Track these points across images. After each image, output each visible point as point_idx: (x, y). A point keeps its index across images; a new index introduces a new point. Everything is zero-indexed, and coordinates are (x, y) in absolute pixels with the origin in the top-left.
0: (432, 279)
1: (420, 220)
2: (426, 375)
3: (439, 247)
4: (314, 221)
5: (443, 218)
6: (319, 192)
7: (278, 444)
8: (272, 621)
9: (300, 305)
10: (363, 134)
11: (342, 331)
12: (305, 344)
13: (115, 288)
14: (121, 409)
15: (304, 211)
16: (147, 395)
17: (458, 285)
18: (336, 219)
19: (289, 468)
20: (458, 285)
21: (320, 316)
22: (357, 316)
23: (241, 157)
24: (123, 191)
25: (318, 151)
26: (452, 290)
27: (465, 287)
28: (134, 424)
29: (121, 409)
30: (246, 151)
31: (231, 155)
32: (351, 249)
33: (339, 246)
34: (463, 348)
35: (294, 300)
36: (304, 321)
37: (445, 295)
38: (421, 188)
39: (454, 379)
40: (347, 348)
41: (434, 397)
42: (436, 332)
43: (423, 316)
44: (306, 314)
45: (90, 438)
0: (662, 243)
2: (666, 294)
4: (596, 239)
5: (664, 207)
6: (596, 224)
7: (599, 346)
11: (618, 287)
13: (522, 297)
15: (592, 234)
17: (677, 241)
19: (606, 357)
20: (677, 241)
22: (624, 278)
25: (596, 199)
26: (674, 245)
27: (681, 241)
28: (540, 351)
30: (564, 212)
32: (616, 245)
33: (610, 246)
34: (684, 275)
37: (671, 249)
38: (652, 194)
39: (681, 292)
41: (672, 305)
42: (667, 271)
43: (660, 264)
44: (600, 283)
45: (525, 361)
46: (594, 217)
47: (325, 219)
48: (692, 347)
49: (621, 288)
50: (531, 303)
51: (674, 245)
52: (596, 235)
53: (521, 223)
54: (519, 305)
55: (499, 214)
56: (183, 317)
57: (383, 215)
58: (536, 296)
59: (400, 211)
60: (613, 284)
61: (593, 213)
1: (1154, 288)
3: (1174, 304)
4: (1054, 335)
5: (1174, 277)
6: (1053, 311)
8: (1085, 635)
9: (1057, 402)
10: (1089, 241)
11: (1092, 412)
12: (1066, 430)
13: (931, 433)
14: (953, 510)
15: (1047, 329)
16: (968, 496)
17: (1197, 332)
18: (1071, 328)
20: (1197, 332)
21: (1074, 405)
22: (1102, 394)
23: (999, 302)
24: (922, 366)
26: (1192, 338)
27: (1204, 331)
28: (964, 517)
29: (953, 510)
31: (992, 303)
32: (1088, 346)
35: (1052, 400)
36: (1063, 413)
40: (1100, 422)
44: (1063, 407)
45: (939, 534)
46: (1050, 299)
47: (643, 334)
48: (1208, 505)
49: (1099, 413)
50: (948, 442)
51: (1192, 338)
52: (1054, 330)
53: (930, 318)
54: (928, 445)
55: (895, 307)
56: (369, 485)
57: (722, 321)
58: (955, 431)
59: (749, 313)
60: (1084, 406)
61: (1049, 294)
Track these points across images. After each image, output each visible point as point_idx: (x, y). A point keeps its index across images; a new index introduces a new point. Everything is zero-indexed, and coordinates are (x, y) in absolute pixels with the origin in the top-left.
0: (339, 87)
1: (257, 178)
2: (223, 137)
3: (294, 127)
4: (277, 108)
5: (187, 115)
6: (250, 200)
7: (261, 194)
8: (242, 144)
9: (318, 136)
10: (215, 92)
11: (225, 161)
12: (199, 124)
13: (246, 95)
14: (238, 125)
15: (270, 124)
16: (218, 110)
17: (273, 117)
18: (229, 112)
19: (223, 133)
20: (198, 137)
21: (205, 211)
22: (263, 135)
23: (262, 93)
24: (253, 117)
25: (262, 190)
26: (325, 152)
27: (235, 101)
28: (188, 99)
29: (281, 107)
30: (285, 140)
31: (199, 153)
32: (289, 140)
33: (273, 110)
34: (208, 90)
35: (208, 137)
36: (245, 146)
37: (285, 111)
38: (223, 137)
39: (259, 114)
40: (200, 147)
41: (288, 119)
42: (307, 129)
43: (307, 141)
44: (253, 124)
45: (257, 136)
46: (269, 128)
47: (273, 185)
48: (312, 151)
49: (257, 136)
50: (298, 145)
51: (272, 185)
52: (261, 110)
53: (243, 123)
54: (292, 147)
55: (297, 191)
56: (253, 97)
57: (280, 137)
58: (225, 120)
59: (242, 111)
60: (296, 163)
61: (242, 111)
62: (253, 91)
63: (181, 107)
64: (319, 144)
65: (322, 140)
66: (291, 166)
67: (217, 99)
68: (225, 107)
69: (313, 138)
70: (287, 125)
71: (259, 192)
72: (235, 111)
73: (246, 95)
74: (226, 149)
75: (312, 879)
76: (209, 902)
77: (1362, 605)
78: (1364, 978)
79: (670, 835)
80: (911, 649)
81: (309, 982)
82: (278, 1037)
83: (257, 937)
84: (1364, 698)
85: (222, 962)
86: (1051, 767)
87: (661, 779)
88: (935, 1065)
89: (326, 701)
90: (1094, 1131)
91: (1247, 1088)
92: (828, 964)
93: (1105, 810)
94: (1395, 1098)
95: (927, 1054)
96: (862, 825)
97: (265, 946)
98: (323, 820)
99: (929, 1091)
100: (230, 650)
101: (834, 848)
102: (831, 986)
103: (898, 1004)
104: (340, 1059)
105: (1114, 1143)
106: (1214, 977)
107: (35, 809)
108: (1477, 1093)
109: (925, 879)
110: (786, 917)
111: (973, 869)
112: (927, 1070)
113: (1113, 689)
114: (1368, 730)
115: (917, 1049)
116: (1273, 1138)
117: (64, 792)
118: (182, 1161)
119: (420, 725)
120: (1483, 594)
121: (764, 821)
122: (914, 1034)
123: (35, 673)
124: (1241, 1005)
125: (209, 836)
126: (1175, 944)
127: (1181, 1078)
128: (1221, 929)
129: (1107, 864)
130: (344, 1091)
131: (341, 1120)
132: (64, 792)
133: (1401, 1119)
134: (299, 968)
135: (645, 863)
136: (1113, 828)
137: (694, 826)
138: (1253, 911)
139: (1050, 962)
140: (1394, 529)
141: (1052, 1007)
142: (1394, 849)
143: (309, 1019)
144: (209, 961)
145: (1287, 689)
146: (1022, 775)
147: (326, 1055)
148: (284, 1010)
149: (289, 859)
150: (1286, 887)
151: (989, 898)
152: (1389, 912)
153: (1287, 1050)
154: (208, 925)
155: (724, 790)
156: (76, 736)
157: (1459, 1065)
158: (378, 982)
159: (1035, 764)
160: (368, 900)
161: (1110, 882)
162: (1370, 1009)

- - - -

What to work on
Put each line of the data above into a Markdown table with two columns, Row for the row number and Line for the line itself, and skip any blank lines.

Solved problem
| Row | Line |
|---|---|
| 1 | Track these points across images. After each image, output each visible point as point_idx: (x, y). A point keeps its index across images; a new index introduces a new point. Everything is zero-indexed, and coordinates are (x, y) in absolute pixels with the origin in the top-left. |
| 2 | 0: (432, 279) |
| 3 | 1: (420, 220) |
| 4 | 2: (426, 375) |
| 5 | 3: (439, 247) |
| 6 | 4: (314, 221) |
| 7 | 5: (443, 218) |
| 8 | 6: (319, 192) |
| 9 | 7: (278, 444) |
| 10 | 8: (272, 621) |
| 11 | 9: (300, 305) |
| 12 | 10: (363, 134) |
| 13 | 11: (342, 331) |
| 14 | 12: (305, 344) |
| 15 | 13: (115, 288) |
| 16 | 14: (121, 409) |
| 17 | 15: (304, 211) |
| 18 | 16: (147, 395) |
| 19 | 17: (458, 285) |
| 20 | 18: (336, 219) |
| 21 | 19: (289, 468) |
| 22 | 20: (458, 285) |
| 23 | 21: (320, 316) |
| 24 | 22: (357, 316) |
| 25 | 23: (241, 157) |
| 26 | 24: (123, 191) |
| 27 | 25: (318, 151) |
| 28 | 26: (452, 290) |
| 29 | 27: (465, 287) |
| 30 | 28: (134, 424) |
| 31 | 29: (121, 409) |
| 32 | 30: (246, 151) |
| 33 | 31: (231, 155) |
| 34 | 32: (351, 249) |
| 35 | 33: (339, 246) |
| 36 | 34: (463, 348) |
| 37 | 35: (294, 300) |
| 38 | 36: (304, 321) |
| 39 | 37: (445, 295) |
| 40 | 38: (421, 188) |
| 41 | 39: (454, 379) |
| 42 | 40: (347, 348) |
| 43 | 41: (434, 397) |
| 44 | 42: (436, 332) |
| 45 | 43: (423, 316) |
| 46 | 44: (306, 314) |
| 47 | 45: (90, 438) |
| 48 | 0: (662, 243) |
| 49 | 2: (666, 294) |
| 50 | 4: (596, 239) |
| 51 | 5: (664, 207) |
| 52 | 6: (596, 224) |
| 53 | 7: (599, 346) |
| 54 | 11: (618, 287) |
| 55 | 13: (522, 297) |
| 56 | 15: (592, 234) |
| 57 | 17: (677, 241) |
| 58 | 19: (606, 357) |
| 59 | 20: (677, 241) |
| 60 | 22: (624, 278) |
| 61 | 25: (596, 199) |
| 62 | 26: (674, 245) |
| 63 | 27: (681, 241) |
| 64 | 28: (540, 351) |
| 65 | 30: (564, 212) |
| 66 | 32: (616, 245) |
| 67 | 33: (610, 246) |
| 68 | 34: (684, 275) |
| 69 | 37: (671, 249) |
| 70 | 38: (652, 194) |
| 71 | 39: (681, 292) |
| 72 | 41: (672, 305) |
| 73 | 42: (667, 271) |
| 74 | 43: (660, 264) |
| 75 | 44: (600, 283) |
| 76 | 45: (525, 361) |
| 77 | 46: (594, 217) |
| 78 | 47: (325, 219) |
| 79 | 48: (692, 347) |
| 80 | 49: (621, 288) |
| 81 | 50: (531, 303) |
| 82 | 51: (674, 245) |
| 83 | 52: (596, 235) |
| 84 | 53: (521, 223) |
| 85 | 54: (519, 305) |
| 86 | 55: (499, 214) |
| 87 | 56: (183, 317) |
| 88 | 57: (383, 215) |
| 89 | 58: (536, 296) |
| 90 | 59: (400, 211) |
| 91 | 60: (613, 284) |
| 92 | 61: (593, 213) |
| 93 | 1: (1154, 288) |
| 94 | 3: (1174, 304) |
| 95 | 4: (1054, 335) |
| 96 | 5: (1174, 277) |
| 97 | 6: (1053, 311) |
| 98 | 8: (1085, 635) |
| 99 | 9: (1057, 402) |
| 100 | 10: (1089, 241) |
| 101 | 11: (1092, 412) |
| 102 | 12: (1066, 430) |
| 103 | 13: (931, 433) |
| 104 | 14: (953, 510) |
| 105 | 15: (1047, 329) |
| 106 | 16: (968, 496) |
| 107 | 17: (1197, 332) |
| 108 | 18: (1071, 328) |
| 109 | 20: (1197, 332) |
| 110 | 21: (1074, 405) |
| 111 | 22: (1102, 394) |
| 112 | 23: (999, 302) |
| 113 | 24: (922, 366) |
| 114 | 26: (1192, 338) |
| 115 | 27: (1204, 331) |
| 116 | 28: (964, 517) |
| 117 | 29: (953, 510) |
| 118 | 31: (992, 303) |
| 119 | 32: (1088, 346) |
| 120 | 35: (1052, 400) |
| 121 | 36: (1063, 413) |
| 122 | 40: (1100, 422) |
| 123 | 44: (1063, 407) |
| 124 | 45: (939, 534) |
| 125 | 46: (1050, 299) |
| 126 | 47: (643, 334) |
| 127 | 48: (1208, 505) |
| 128 | 49: (1099, 413) |
| 129 | 50: (948, 442) |
| 130 | 51: (1192, 338) |
| 131 | 52: (1054, 330) |
| 132 | 53: (930, 318) |
| 133 | 54: (928, 445) |
| 134 | 55: (895, 307) |
| 135 | 56: (369, 485) |
| 136 | 57: (722, 321) |
| 137 | 58: (955, 431) |
| 138 | 59: (749, 313) |
| 139 | 60: (1084, 406) |
| 140 | 61: (1049, 294) |
| 141 | Track these points across images. After each image, output each visible point as point_idx: (x, y). A point keeps its index across images; a new index introduces a new point. Everything is zero-indexed, and coordinates are (x, y) in absolute pixels with the origin in the top-left. |
| 142 | 0: (339, 87) |
| 143 | 1: (257, 178) |
| 144 | 2: (223, 137) |
| 145 | 3: (294, 127) |
| 146 | 4: (277, 108) |
| 147 | 5: (187, 115) |
| 148 | 6: (250, 200) |
| 149 | 7: (261, 194) |
| 150 | 8: (242, 144) |
| 151 | 9: (318, 136) |
| 152 | 10: (215, 92) |
| 153 | 11: (225, 161) |
| 154 | 12: (199, 124) |
| 155 | 13: (246, 95) |
| 156 | 14: (238, 125) |
| 157 | 15: (270, 124) |
| 158 | 16: (218, 110) |
| 159 | 17: (273, 117) |
| 160 | 18: (229, 112) |
| 161 | 19: (223, 133) |
| 162 | 20: (198, 137) |
| 163 | 21: (205, 211) |
| 164 | 22: (263, 135) |
| 165 | 23: (262, 93) |
| 166 | 24: (253, 117) |
| 167 | 25: (262, 190) |
| 168 | 26: (325, 152) |
| 169 | 27: (235, 101) |
| 170 | 28: (188, 99) |
| 171 | 29: (281, 107) |
| 172 | 30: (285, 140) |
| 173 | 31: (199, 153) |
| 174 | 32: (289, 140) |
| 175 | 33: (273, 110) |
| 176 | 34: (208, 90) |
| 177 | 35: (208, 137) |
| 178 | 36: (245, 146) |
| 179 | 37: (285, 111) |
| 180 | 38: (223, 137) |
| 181 | 39: (259, 114) |
| 182 | 40: (200, 147) |
| 183 | 41: (288, 119) |
| 184 | 42: (307, 129) |
| 185 | 43: (307, 141) |
| 186 | 44: (253, 124) |
| 187 | 45: (257, 136) |
| 188 | 46: (269, 128) |
| 189 | 47: (273, 185) |
| 190 | 48: (312, 151) |
| 191 | 49: (257, 136) |
| 192 | 50: (298, 145) |
| 193 | 51: (272, 185) |
| 194 | 52: (261, 110) |
| 195 | 53: (243, 123) |
| 196 | 54: (292, 147) |
| 197 | 55: (297, 191) |
| 198 | 56: (253, 97) |
| 199 | 57: (280, 137) |
| 200 | 58: (225, 120) |
| 201 | 59: (242, 111) |
| 202 | 60: (296, 163) |
| 203 | 61: (242, 111) |
| 204 | 62: (253, 91) |
| 205 | 63: (181, 107) |
| 206 | 64: (319, 144) |
| 207 | 65: (322, 140) |
| 208 | 66: (291, 166) |
| 209 | 67: (217, 99) |
| 210 | 68: (225, 107) |
| 211 | 69: (313, 138) |
| 212 | 70: (287, 125) |
| 213 | 71: (259, 192) |
| 214 | 72: (235, 111) |
| 215 | 73: (246, 95) |
| 216 | 74: (226, 149) |
| 217 | 75: (312, 879) |
| 218 | 76: (209, 902) |
| 219 | 77: (1362, 605) |
| 220 | 78: (1364, 978) |
| 221 | 79: (670, 835) |
| 222 | 80: (911, 649) |
| 223 | 81: (309, 982) |
| 224 | 82: (278, 1037) |
| 225 | 83: (257, 937) |
| 226 | 84: (1364, 698) |
| 227 | 85: (222, 962) |
| 228 | 86: (1051, 767) |
| 229 | 87: (661, 779) |
| 230 | 88: (935, 1065) |
| 231 | 89: (326, 701) |
| 232 | 90: (1094, 1131) |
| 233 | 91: (1247, 1088) |
| 234 | 92: (828, 964) |
| 235 | 93: (1105, 810) |
| 236 | 94: (1395, 1098) |
| 237 | 95: (927, 1054) |
| 238 | 96: (862, 825) |
| 239 | 97: (265, 946) |
| 240 | 98: (323, 820) |
| 241 | 99: (929, 1091) |
| 242 | 100: (230, 650) |
| 243 | 101: (834, 848) |
| 244 | 102: (831, 986) |
| 245 | 103: (898, 1004) |
| 246 | 104: (340, 1059) |
| 247 | 105: (1114, 1143) |
| 248 | 106: (1214, 977) |
| 249 | 107: (35, 809) |
| 250 | 108: (1477, 1093) |
| 251 | 109: (925, 879) |
| 252 | 110: (786, 917) |
| 253 | 111: (973, 869) |
| 254 | 112: (927, 1070) |
| 255 | 113: (1113, 689) |
| 256 | 114: (1368, 730) |
| 257 | 115: (917, 1049) |
| 258 | 116: (1273, 1138) |
| 259 | 117: (64, 792) |
| 260 | 118: (182, 1161) |
| 261 | 119: (420, 725) |
| 262 | 120: (1483, 594) |
| 263 | 121: (764, 821) |
| 264 | 122: (914, 1034) |
| 265 | 123: (35, 673) |
| 266 | 124: (1241, 1005) |
| 267 | 125: (209, 836) |
| 268 | 126: (1175, 944) |
| 269 | 127: (1181, 1078) |
| 270 | 128: (1221, 929) |
| 271 | 129: (1107, 864) |
| 272 | 130: (344, 1091) |
| 273 | 131: (341, 1120) |
| 274 | 132: (64, 792) |
| 275 | 133: (1401, 1119) |
| 276 | 134: (299, 968) |
| 277 | 135: (645, 863) |
| 278 | 136: (1113, 828) |
| 279 | 137: (694, 826) |
| 280 | 138: (1253, 911) |
| 281 | 139: (1050, 962) |
| 282 | 140: (1394, 529) |
| 283 | 141: (1052, 1007) |
| 284 | 142: (1394, 849) |
| 285 | 143: (309, 1019) |
| 286 | 144: (209, 961) |
| 287 | 145: (1287, 689) |
| 288 | 146: (1022, 775) |
| 289 | 147: (326, 1055) |
| 290 | 148: (284, 1010) |
| 291 | 149: (289, 859) |
| 292 | 150: (1286, 887) |
| 293 | 151: (989, 898) |
| 294 | 152: (1389, 912) |
| 295 | 153: (1287, 1050) |
| 296 | 154: (208, 925) |
| 297 | 155: (724, 790) |
| 298 | 156: (76, 736) |
| 299 | 157: (1459, 1065) |
| 300 | 158: (378, 982) |
| 301 | 159: (1035, 764) |
| 302 | 160: (368, 900) |
| 303 | 161: (1110, 882) |
| 304 | 162: (1370, 1009) |